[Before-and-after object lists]
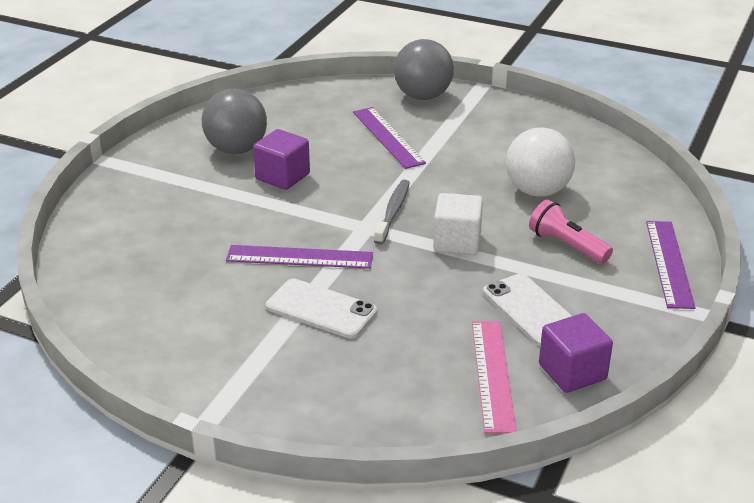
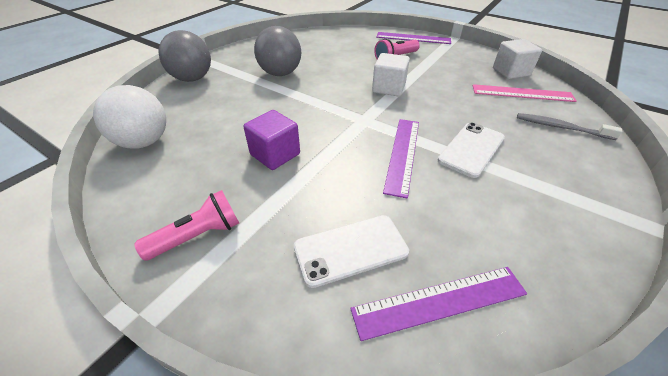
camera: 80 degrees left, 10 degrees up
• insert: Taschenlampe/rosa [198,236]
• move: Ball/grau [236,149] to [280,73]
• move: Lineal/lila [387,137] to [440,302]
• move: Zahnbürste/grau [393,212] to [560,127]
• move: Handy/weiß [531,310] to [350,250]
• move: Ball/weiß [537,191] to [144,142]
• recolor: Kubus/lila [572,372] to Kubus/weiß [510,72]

= Instructions to follow =
Locate the line that contains "[236,149] to [280,73]", then please quote it and every line after it to the end of the entries above, exactly and with nothing else.

= Written response =
• move: Ball/grau [236,149] to [280,73]
• move: Lineal/lila [387,137] to [440,302]
• move: Zahnbürste/grau [393,212] to [560,127]
• move: Handy/weiß [531,310] to [350,250]
• move: Ball/weiß [537,191] to [144,142]
• recolor: Kubus/lila [572,372] to Kubus/weiß [510,72]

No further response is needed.